● **DATA FOR REVIEW**
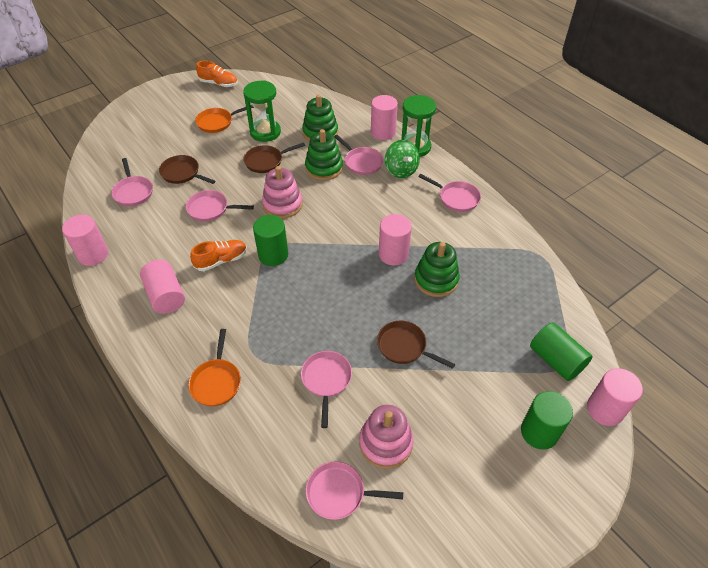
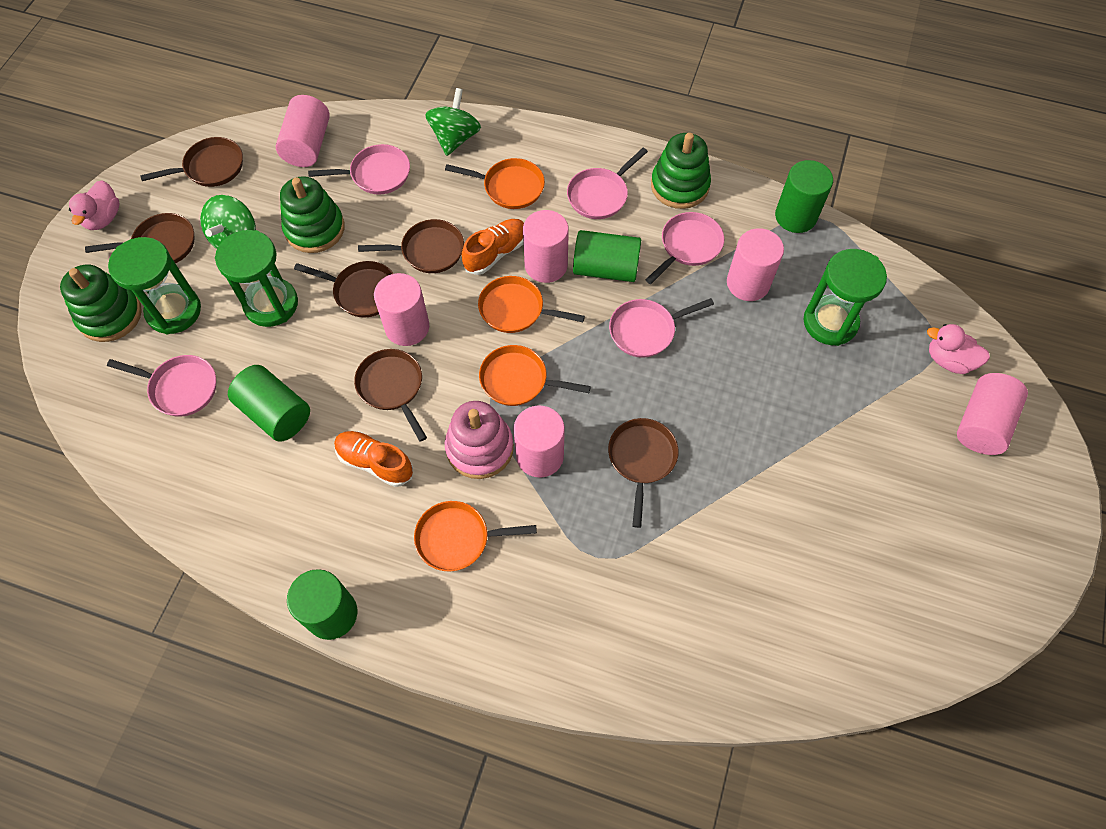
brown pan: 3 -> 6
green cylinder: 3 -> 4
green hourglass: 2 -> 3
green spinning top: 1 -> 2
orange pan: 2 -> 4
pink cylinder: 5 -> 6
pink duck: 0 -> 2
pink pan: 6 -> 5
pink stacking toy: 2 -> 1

● **EXERCISE INSTRUCTIONS**
Without including any picture, copy the listing above exactly and in full.

● **ANSWER FOR THE TASK**
brown pan: 3 -> 6
green cylinder: 3 -> 4
green hourglass: 2 -> 3
green spinning top: 1 -> 2
orange pan: 2 -> 4
pink cylinder: 5 -> 6
pink duck: 0 -> 2
pink pan: 6 -> 5
pink stacking toy: 2 -> 1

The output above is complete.